◆ **WHAT IS EXPECTED**: Using the records below, transcribe word for word the stretch from the line that contains "V3: AC 2V (0V, n15)" through the line that contains "C11: 330nF (DGND, N7) -> 330nF (5V, N7)", both end lines included, and nothing else.

____________

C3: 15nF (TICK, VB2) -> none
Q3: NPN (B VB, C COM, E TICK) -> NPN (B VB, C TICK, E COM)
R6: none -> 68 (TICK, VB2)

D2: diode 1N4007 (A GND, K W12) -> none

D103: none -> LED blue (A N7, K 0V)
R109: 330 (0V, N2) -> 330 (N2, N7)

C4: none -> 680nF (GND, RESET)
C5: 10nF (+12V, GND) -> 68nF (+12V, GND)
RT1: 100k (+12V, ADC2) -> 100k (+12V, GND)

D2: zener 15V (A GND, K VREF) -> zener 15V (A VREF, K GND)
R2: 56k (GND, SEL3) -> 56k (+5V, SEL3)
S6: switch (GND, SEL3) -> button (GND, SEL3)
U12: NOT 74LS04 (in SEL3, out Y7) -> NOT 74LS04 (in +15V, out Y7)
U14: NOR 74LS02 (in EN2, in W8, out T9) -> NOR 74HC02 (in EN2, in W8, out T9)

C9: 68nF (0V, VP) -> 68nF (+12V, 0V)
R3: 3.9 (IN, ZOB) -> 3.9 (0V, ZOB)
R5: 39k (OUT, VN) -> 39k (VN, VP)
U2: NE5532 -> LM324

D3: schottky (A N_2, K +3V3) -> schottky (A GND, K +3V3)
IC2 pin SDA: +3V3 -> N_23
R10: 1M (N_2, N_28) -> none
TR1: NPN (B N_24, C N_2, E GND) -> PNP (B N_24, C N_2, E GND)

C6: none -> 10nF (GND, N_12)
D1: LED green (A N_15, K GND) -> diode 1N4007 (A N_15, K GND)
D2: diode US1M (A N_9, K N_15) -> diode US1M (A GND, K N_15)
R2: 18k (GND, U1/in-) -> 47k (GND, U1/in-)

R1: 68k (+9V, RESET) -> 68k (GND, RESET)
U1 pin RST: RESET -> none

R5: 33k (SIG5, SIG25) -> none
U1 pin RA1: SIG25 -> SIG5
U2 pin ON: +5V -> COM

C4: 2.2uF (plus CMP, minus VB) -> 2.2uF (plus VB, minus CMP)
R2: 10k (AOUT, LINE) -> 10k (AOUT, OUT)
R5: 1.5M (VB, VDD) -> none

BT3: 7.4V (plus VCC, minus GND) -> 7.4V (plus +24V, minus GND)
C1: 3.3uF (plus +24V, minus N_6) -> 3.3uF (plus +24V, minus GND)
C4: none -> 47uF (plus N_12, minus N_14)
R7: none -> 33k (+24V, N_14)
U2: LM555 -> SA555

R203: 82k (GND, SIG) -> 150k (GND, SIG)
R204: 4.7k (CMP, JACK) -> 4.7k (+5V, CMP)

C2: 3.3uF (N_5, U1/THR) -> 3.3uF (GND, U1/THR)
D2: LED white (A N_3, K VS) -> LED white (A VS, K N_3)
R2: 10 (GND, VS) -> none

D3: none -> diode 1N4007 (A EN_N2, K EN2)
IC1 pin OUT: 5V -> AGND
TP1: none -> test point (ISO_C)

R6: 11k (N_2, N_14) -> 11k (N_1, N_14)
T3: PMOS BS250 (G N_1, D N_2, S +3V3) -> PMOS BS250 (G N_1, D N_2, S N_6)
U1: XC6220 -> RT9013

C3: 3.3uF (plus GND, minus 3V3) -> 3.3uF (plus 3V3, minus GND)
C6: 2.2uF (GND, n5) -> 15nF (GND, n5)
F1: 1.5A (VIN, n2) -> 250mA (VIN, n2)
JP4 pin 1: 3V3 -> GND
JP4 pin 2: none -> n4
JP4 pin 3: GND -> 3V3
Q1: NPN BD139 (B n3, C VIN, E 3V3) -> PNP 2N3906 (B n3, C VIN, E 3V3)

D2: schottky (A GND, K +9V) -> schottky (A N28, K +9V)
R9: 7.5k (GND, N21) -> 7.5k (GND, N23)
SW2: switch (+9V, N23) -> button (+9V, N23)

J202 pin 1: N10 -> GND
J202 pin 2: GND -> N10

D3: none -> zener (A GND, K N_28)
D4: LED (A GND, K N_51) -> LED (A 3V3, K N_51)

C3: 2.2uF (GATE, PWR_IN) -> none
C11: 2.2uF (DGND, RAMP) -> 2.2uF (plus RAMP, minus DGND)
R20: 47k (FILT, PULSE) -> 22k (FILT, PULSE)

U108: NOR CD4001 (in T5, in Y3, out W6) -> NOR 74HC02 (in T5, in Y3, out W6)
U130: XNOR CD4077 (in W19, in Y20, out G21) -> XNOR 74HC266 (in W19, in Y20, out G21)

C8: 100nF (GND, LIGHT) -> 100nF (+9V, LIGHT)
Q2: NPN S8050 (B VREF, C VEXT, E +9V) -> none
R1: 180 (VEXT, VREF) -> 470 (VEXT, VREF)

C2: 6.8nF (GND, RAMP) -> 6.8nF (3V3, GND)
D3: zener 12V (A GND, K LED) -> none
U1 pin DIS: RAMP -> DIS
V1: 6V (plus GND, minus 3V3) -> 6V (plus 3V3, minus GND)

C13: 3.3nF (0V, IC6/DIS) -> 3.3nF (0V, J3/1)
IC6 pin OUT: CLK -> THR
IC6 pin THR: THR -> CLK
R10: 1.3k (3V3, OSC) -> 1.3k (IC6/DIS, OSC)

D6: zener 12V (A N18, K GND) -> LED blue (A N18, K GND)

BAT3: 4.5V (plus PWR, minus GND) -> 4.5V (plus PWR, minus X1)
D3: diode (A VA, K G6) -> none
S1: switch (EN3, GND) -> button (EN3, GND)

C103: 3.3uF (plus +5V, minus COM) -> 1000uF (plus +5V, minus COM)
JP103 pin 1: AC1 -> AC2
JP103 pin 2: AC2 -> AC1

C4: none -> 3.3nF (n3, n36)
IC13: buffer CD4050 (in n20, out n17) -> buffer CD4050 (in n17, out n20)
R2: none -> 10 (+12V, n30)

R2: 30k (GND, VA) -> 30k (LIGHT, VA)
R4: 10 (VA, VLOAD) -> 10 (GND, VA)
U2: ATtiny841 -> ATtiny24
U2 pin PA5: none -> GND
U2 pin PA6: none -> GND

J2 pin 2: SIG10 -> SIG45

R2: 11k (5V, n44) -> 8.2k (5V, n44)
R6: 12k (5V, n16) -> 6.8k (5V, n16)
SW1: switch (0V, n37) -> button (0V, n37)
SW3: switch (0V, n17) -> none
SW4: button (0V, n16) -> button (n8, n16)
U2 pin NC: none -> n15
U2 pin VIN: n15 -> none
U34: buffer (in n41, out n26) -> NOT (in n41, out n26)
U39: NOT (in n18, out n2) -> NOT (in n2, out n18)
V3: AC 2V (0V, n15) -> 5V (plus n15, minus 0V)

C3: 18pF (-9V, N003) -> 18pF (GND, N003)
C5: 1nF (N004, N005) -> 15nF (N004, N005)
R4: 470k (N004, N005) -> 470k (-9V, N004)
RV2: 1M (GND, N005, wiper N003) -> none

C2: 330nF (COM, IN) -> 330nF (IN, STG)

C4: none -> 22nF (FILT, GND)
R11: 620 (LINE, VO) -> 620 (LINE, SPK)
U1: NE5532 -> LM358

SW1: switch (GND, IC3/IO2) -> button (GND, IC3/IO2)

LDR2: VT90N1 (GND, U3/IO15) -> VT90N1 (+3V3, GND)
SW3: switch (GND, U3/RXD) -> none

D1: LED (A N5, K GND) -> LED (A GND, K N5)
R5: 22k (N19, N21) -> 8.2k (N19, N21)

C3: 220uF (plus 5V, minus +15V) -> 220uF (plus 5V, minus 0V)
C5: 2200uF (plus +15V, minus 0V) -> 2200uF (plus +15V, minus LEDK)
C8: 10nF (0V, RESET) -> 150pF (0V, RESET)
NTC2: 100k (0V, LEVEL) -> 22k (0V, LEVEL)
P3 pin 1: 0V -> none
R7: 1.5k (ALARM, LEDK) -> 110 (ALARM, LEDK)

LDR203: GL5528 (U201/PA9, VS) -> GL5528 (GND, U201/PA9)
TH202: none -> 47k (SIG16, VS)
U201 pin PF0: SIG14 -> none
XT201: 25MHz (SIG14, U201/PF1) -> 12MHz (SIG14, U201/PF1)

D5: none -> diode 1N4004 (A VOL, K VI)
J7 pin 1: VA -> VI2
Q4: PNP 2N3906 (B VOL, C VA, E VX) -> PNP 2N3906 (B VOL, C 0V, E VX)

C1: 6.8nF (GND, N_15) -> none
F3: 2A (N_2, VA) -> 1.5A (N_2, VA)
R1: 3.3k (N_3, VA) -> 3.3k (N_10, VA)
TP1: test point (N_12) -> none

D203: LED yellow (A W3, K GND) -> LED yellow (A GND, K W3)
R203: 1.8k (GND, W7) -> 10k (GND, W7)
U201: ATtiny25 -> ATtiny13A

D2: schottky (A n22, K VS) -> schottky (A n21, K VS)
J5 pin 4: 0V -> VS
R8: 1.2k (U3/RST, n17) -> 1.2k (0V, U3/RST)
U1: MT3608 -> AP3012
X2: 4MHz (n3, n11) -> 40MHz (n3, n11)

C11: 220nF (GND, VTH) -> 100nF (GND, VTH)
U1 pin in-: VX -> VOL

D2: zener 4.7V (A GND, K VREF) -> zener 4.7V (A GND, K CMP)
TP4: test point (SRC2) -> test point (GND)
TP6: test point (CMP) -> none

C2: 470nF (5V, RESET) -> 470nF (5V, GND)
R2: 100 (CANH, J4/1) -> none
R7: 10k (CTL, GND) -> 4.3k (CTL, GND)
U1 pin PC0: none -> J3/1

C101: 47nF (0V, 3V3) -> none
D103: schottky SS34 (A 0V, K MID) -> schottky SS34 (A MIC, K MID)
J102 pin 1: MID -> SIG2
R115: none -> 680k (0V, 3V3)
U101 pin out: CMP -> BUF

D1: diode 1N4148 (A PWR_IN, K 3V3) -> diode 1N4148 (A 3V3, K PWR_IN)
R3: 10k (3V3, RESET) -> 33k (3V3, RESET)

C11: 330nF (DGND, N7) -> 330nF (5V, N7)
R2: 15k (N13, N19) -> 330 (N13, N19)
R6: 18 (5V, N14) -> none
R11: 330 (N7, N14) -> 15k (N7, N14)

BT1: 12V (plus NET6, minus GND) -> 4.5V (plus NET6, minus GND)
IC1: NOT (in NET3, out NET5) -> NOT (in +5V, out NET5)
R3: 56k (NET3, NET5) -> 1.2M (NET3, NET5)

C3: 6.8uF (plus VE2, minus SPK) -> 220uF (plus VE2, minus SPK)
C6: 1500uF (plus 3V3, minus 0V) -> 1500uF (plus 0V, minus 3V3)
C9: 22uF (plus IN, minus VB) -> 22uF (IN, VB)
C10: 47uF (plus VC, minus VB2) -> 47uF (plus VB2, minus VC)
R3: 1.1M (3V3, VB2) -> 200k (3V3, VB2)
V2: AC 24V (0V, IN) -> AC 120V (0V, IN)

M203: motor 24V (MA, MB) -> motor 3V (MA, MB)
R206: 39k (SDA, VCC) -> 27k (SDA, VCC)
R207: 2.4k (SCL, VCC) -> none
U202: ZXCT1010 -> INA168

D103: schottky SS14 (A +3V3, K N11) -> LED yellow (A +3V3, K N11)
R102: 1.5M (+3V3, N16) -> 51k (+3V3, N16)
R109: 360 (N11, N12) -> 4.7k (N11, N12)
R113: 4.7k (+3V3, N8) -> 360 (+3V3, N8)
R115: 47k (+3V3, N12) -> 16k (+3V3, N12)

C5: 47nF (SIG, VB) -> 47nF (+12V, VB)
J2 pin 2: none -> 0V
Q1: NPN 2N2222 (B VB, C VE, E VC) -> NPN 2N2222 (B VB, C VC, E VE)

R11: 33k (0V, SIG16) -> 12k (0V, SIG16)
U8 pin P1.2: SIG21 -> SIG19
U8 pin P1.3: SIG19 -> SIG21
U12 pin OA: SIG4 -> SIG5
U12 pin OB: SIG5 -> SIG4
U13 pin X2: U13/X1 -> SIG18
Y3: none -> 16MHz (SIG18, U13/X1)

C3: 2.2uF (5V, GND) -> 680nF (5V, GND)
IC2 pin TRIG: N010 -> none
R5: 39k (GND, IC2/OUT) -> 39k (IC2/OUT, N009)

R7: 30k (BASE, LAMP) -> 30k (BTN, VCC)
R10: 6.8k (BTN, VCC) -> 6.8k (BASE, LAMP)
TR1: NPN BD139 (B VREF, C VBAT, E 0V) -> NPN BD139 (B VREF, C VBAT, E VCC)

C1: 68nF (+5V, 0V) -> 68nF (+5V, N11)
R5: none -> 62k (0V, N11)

____________

◆ **SOLUTION TO THE PROBLEM**:
V3: AC 2V (0V, n15) -> 5V (plus n15, minus 0V)

C3: 18pF (-9V, N003) -> 18pF (GND, N003)
C5: 1nF (N004, N005) -> 15nF (N004, N005)
R4: 470k (N004, N005) -> 470k (-9V, N004)
RV2: 1M (GND, N005, wiper N003) -> none

C2: 330nF (COM, IN) -> 330nF (IN, STG)

C4: none -> 22nF (FILT, GND)
R11: 620 (LINE, VO) -> 620 (LINE, SPK)
U1: NE5532 -> LM358

SW1: switch (GND, IC3/IO2) -> button (GND, IC3/IO2)

LDR2: VT90N1 (GND, U3/IO15) -> VT90N1 (+3V3, GND)
SW3: switch (GND, U3/RXD) -> none

D1: LED (A N5, K GND) -> LED (A GND, K N5)
R5: 22k (N19, N21) -> 8.2k (N19, N21)

C3: 220uF (plus 5V, minus +15V) -> 220uF (plus 5V, minus 0V)
C5: 2200uF (plus +15V, minus 0V) -> 2200uF (plus +15V, minus LEDK)
C8: 10nF (0V, RESET) -> 150pF (0V, RESET)
NTC2: 100k (0V, LEVEL) -> 22k (0V, LEVEL)
P3 pin 1: 0V -> none
R7: 1.5k (ALARM, LEDK) -> 110 (ALARM, LEDK)

LDR203: GL5528 (U201/PA9, VS) -> GL5528 (GND, U201/PA9)
TH202: none -> 47k (SIG16, VS)
U201 pin PF0: SIG14 -> none
XT201: 25MHz (SIG14, U201/PF1) -> 12MHz (SIG14, U201/PF1)

D5: none -> diode 1N4004 (A VOL, K VI)
J7 pin 1: VA -> VI2
Q4: PNP 2N3906 (B VOL, C VA, E VX) -> PNP 2N3906 (B VOL, C 0V, E VX)

C1: 6.8nF (GND, N_15) -> none
F3: 2A (N_2, VA) -> 1.5A (N_2, VA)
R1: 3.3k (N_3, VA) -> 3.3k (N_10, VA)
TP1: test point (N_12) -> none

D203: LED yellow (A W3, K GND) -> LED yellow (A GND, K W3)
R203: 1.8k (GND, W7) -> 10k (GND, W7)
U201: ATtiny25 -> ATtiny13A

D2: schottky (A n22, K VS) -> schottky (A n21, K VS)
J5 pin 4: 0V -> VS
R8: 1.2k (U3/RST, n17) -> 1.2k (0V, U3/RST)
U1: MT3608 -> AP3012
X2: 4MHz (n3, n11) -> 40MHz (n3, n11)

C11: 220nF (GND, VTH) -> 100nF (GND, VTH)
U1 pin in-: VX -> VOL

D2: zener 4.7V (A GND, K VREF) -> zener 4.7V (A GND, K CMP)
TP4: test point (SRC2) -> test point (GND)
TP6: test point (CMP) -> none

C2: 470nF (5V, RESET) -> 470nF (5V, GND)
R2: 100 (CANH, J4/1) -> none
R7: 10k (CTL, GND) -> 4.3k (CTL, GND)
U1 pin PC0: none -> J3/1

C101: 47nF (0V, 3V3) -> none
D103: schottky SS34 (A 0V, K MID) -> schottky SS34 (A MIC, K MID)
J102 pin 1: MID -> SIG2
R115: none -> 680k (0V, 3V3)
U101 pin out: CMP -> BUF

D1: diode 1N4148 (A PWR_IN, K 3V3) -> diode 1N4148 (A 3V3, K PWR_IN)
R3: 10k (3V3, RESET) -> 33k (3V3, RESET)

C11: 330nF (DGND, N7) -> 330nF (5V, N7)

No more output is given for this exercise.